▸ **Instructions for the task**: Could you output exactly the lines running from the one containing "(215, 304) = (92, 197): brown" to the final line of the listing below, leaving out pictures?

Content starts

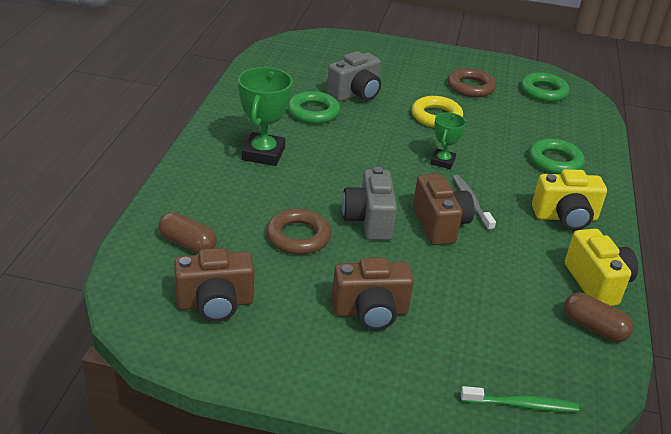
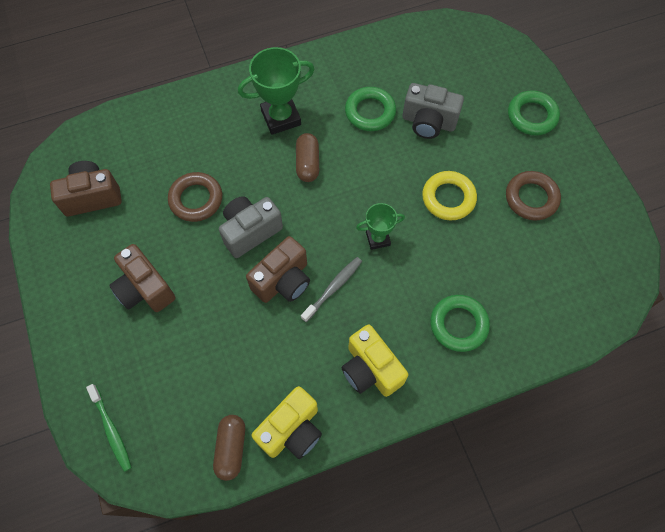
camera: 60 degrees right, 30 degrees up
(188, 244) = (140, 144): brown capsule -> brown capsule (307, 163)
(215, 304) = (92, 197): brown camera -> brown camera turned 120 degrees clockwise
(543, 92) = (587, 261): green ring -> green ring (532, 116)

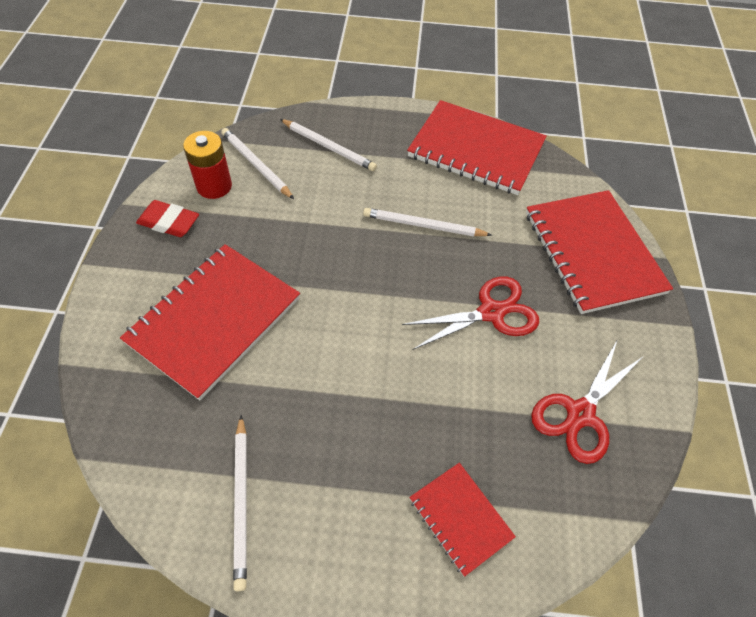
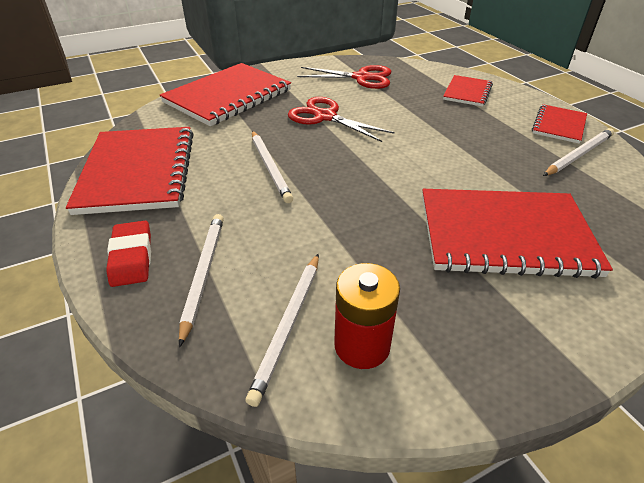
camera: 120 degrees left, 15 degrees down
(169, 222) = (459, 351): red eraser -> red eraser (131, 257)
(305, 551) = (559, 125): none -> red notebook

Content ends

▸ **Solution to the exercise**:
(215, 304) = (92, 197): brown camera -> brown camera turned 120 degrees clockwise
(543, 92) = (587, 261): green ring -> green ring (532, 116)

camera: 120 degrees left, 15 degrees down
(169, 222) = (459, 351): red eraser -> red eraser (131, 257)
(305, 551) = (559, 125): none -> red notebook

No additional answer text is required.